#### [Exercise input]

Content starts

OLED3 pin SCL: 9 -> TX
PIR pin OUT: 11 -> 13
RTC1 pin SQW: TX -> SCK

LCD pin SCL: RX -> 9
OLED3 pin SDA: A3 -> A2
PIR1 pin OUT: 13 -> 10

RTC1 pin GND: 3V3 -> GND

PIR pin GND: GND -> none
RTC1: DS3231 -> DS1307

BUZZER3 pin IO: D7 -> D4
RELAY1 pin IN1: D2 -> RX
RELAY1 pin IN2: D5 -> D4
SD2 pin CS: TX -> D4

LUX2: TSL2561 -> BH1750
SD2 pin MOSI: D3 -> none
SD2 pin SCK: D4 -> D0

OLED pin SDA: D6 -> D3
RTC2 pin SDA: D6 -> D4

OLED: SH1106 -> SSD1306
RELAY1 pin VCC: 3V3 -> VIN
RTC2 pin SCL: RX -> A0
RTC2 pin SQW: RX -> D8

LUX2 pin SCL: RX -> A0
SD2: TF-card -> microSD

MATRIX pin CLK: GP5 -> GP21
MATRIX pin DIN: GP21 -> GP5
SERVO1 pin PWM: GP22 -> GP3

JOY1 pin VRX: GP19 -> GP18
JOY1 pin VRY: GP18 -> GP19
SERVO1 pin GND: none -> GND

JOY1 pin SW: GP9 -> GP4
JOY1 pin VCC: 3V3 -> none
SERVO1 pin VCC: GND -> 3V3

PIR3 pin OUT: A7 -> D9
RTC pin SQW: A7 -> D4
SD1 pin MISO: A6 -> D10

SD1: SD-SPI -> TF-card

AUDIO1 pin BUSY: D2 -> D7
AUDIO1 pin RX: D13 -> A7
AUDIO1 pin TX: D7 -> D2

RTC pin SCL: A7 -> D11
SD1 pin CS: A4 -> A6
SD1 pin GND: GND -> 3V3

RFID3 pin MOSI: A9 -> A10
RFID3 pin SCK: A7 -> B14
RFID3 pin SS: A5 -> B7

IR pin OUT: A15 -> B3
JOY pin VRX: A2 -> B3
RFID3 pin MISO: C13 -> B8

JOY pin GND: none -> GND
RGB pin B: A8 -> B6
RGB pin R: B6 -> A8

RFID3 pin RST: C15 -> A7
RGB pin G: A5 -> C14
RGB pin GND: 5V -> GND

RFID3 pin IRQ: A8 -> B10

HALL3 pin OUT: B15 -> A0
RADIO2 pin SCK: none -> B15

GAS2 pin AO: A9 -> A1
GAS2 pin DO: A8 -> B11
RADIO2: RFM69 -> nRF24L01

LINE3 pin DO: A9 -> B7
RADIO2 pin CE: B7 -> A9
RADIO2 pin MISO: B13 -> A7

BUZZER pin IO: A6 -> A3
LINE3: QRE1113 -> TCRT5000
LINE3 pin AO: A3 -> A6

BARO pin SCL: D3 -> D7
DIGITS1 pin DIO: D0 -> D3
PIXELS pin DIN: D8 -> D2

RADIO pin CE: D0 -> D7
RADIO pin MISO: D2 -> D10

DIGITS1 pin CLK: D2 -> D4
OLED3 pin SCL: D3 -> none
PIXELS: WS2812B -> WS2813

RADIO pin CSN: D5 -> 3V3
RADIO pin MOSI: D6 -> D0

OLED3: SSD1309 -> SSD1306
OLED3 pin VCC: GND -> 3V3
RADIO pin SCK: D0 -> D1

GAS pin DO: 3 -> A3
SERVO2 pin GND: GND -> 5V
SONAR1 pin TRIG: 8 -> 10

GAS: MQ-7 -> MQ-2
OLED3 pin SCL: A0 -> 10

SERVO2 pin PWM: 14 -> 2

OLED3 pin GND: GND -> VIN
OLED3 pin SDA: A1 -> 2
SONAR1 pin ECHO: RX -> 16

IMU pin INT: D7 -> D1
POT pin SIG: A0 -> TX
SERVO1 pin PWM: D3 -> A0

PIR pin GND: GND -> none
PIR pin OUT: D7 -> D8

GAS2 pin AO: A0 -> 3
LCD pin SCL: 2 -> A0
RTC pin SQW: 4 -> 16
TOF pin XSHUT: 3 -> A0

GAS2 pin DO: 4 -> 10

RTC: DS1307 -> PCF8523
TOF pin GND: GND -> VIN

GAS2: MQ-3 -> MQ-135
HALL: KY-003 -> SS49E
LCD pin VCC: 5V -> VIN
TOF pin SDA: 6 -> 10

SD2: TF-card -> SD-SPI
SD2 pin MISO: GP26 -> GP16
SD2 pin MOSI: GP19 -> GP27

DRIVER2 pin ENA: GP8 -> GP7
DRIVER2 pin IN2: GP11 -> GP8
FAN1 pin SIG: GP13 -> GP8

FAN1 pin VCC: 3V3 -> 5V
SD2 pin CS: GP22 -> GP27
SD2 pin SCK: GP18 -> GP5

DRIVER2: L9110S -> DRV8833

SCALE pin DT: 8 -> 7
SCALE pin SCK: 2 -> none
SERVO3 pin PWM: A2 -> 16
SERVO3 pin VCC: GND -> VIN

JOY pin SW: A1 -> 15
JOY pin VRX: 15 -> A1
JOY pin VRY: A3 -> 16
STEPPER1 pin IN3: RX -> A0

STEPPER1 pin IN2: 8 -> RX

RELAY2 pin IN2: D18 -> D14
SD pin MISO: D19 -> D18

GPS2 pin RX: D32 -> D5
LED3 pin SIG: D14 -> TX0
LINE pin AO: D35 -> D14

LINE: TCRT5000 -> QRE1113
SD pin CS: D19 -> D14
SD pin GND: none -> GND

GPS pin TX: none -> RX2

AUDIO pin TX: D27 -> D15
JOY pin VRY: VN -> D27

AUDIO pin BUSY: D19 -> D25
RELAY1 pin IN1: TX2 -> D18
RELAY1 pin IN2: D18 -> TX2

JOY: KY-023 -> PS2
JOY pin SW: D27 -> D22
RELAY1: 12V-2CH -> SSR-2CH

Content ends

#### [Requirement]
From the data above, give every line again exactly as it appears.

#### [Answer space]
OLED3 pin SCL: 9 -> TX
PIR pin OUT: 11 -> 13
RTC1 pin SQW: TX -> SCK

LCD pin SCL: RX -> 9
OLED3 pin SDA: A3 -> A2
PIR1 pin OUT: 13 -> 10

RTC1 pin GND: 3V3 -> GND

PIR pin GND: GND -> none
RTC1: DS3231 -> DS1307

BUZZER3 pin IO: D7 -> D4
RELAY1 pin IN1: D2 -> RX
RELAY1 pin IN2: D5 -> D4
SD2 pin CS: TX -> D4

LUX2: TSL2561 -> BH1750
SD2 pin MOSI: D3 -> none
SD2 pin SCK: D4 -> D0

OLED pin SDA: D6 -> D3
RTC2 pin SDA: D6 -> D4

OLED: SH1106 -> SSD1306
RELAY1 pin VCC: 3V3 -> VIN
RTC2 pin SCL: RX -> A0
RTC2 pin SQW: RX -> D8

LUX2 pin SCL: RX -> A0
SD2: TF-card -> microSD

MATRIX pin CLK: GP5 -> GP21
MATRIX pin DIN: GP21 -> GP5
SERVO1 pin PWM: GP22 -> GP3

JOY1 pin VRX: GP19 -> GP18
JOY1 pin VRY: GP18 -> GP19
SERVO1 pin GND: none -> GND

JOY1 pin SW: GP9 -> GP4
JOY1 pin VCC: 3V3 -> none
SERVO1 pin VCC: GND -> 3V3

PIR3 pin OUT: A7 -> D9
RTC pin SQW: A7 -> D4
SD1 pin MISO: A6 -> D10

SD1: SD-SPI -> TF-card

AUDIO1 pin BUSY: D2 -> D7
AUDIO1 pin RX: D13 -> A7
AUDIO1 pin TX: D7 -> D2

RTC pin SCL: A7 -> D11
SD1 pin CS: A4 -> A6
SD1 pin GND: GND -> 3V3

RFID3 pin MOSI: A9 -> A10
RFID3 pin SCK: A7 -> B14
RFID3 pin SS: A5 -> B7

IR pin OUT: A15 -> B3
JOY pin VRX: A2 -> B3
RFID3 pin MISO: C13 -> B8

JOY pin GND: none -> GND
RGB pin B: A8 -> B6
RGB pin R: B6 -> A8

RFID3 pin RST: C15 -> A7
RGB pin G: A5 -> C14
RGB pin GND: 5V -> GND

RFID3 pin IRQ: A8 -> B10

HALL3 pin OUT: B15 -> A0
RADIO2 pin SCK: none -> B15

GAS2 pin AO: A9 -> A1
GAS2 pin DO: A8 -> B11
RADIO2: RFM69 -> nRF24L01

LINE3 pin DO: A9 -> B7
RADIO2 pin CE: B7 -> A9
RADIO2 pin MISO: B13 -> A7

BUZZER pin IO: A6 -> A3
LINE3: QRE1113 -> TCRT5000
LINE3 pin AO: A3 -> A6

BARO pin SCL: D3 -> D7
DIGITS1 pin DIO: D0 -> D3
PIXELS pin DIN: D8 -> D2

RADIO pin CE: D0 -> D7
RADIO pin MISO: D2 -> D10

DIGITS1 pin CLK: D2 -> D4
OLED3 pin SCL: D3 -> none
PIXELS: WS2812B -> WS2813

RADIO pin CSN: D5 -> 3V3
RADIO pin MOSI: D6 -> D0

OLED3: SSD1309 -> SSD1306
OLED3 pin VCC: GND -> 3V3
RADIO pin SCK: D0 -> D1

GAS pin DO: 3 -> A3
SERVO2 pin GND: GND -> 5V
SONAR1 pin TRIG: 8 -> 10

GAS: MQ-7 -> MQ-2
OLED3 pin SCL: A0 -> 10

SERVO2 pin PWM: 14 -> 2

OLED3 pin GND: GND -> VIN
OLED3 pin SDA: A1 -> 2
SONAR1 pin ECHO: RX -> 16

IMU pin INT: D7 -> D1
POT pin SIG: A0 -> TX
SERVO1 pin PWM: D3 -> A0

PIR pin GND: GND -> none
PIR pin OUT: D7 -> D8

GAS2 pin AO: A0 -> 3
LCD pin SCL: 2 -> A0
RTC pin SQW: 4 -> 16
TOF pin XSHUT: 3 -> A0

GAS2 pin DO: 4 -> 10

RTC: DS1307 -> PCF8523
TOF pin GND: GND -> VIN

GAS2: MQ-3 -> MQ-135
HALL: KY-003 -> SS49E
LCD pin VCC: 5V -> VIN
TOF pin SDA: 6 -> 10

SD2: TF-card -> SD-SPI
SD2 pin MISO: GP26 -> GP16
SD2 pin MOSI: GP19 -> GP27

DRIVER2 pin ENA: GP8 -> GP7
DRIVER2 pin IN2: GP11 -> GP8
FAN1 pin SIG: GP13 -> GP8

FAN1 pin VCC: 3V3 -> 5V
SD2 pin CS: GP22 -> GP27
SD2 pin SCK: GP18 -> GP5

DRIVER2: L9110S -> DRV8833

SCALE pin DT: 8 -> 7
SCALE pin SCK: 2 -> none
SERVO3 pin PWM: A2 -> 16
SERVO3 pin VCC: GND -> VIN

JOY pin SW: A1 -> 15
JOY pin VRX: 15 -> A1
JOY pin VRY: A3 -> 16
STEPPER1 pin IN3: RX -> A0

STEPPER1 pin IN2: 8 -> RX

RELAY2 pin IN2: D18 -> D14
SD pin MISO: D19 -> D18

GPS2 pin RX: D32 -> D5
LED3 pin SIG: D14 -> TX0
LINE pin AO: D35 -> D14

LINE: TCRT5000 -> QRE1113
SD pin CS: D19 -> D14
SD pin GND: none -> GND

GPS pin TX: none -> RX2

AUDIO pin TX: D27 -> D15
JOY pin VRY: VN -> D27

AUDIO pin BUSY: D19 -> D25
RELAY1 pin IN1: TX2 -> D18
RELAY1 pin IN2: D18 -> TX2

JOY: KY-023 -> PS2
JOY pin SW: D27 -> D22
RELAY1: 12V-2CH -> SSR-2CH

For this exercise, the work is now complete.